__Given problem__
Return every line of the listing below word for word, in the same order, leaving out the picture markers.

__Entries__
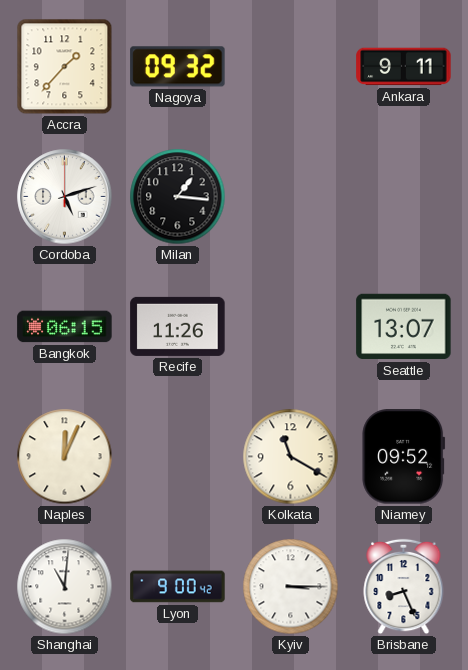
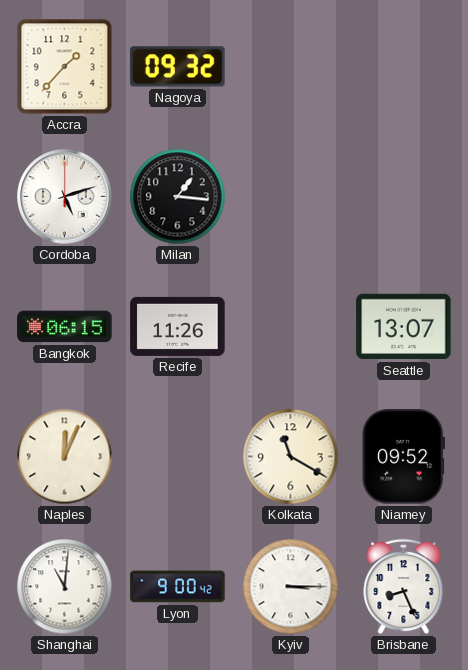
Ankara: 9:11 -> none
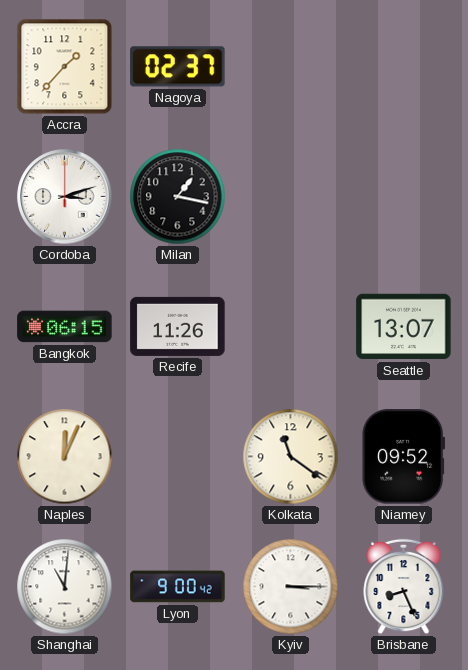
Nagoya: 09:32 -> 02:37
Cordoba: 5:12 -> 3:12
Milan: 1:16 -> 1:17
Kolkata: 11:20 -> 11:21
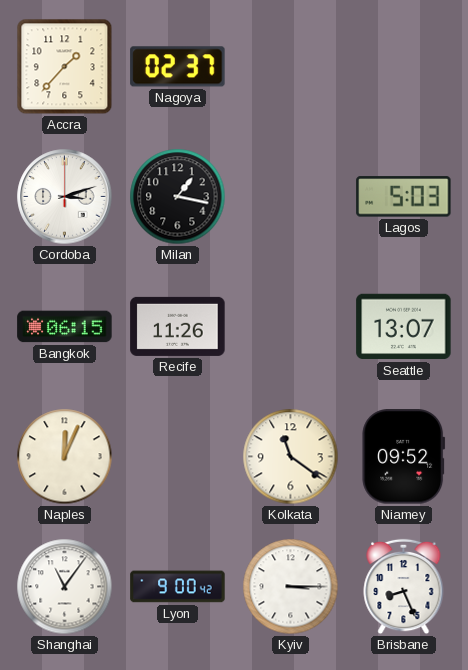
Lagos: none -> 5:03
Shanghai: 11:01 -> 11:06
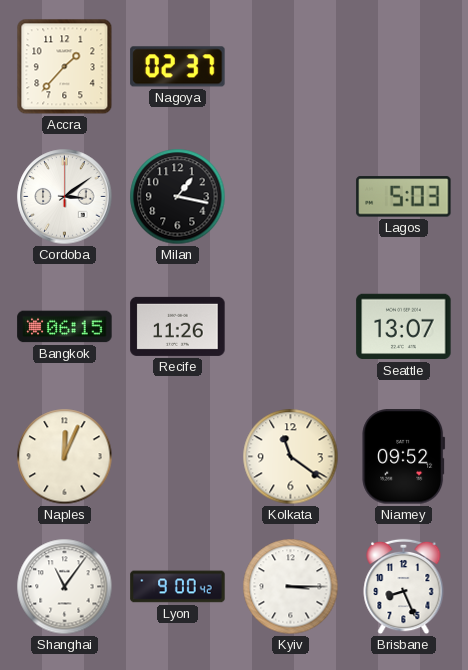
Cordoba: 3:12 -> 3:09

__Correct response__
Ankara: 9:11 -> none
Nagoya: 09:32 -> 02:37
Cordoba: 5:12 -> 3:12
Milan: 1:16 -> 1:17
Kolkata: 11:20 -> 11:21
Lagos: none -> 5:03
Shanghai: 11:01 -> 11:06
Cordoba: 3:12 -> 3:09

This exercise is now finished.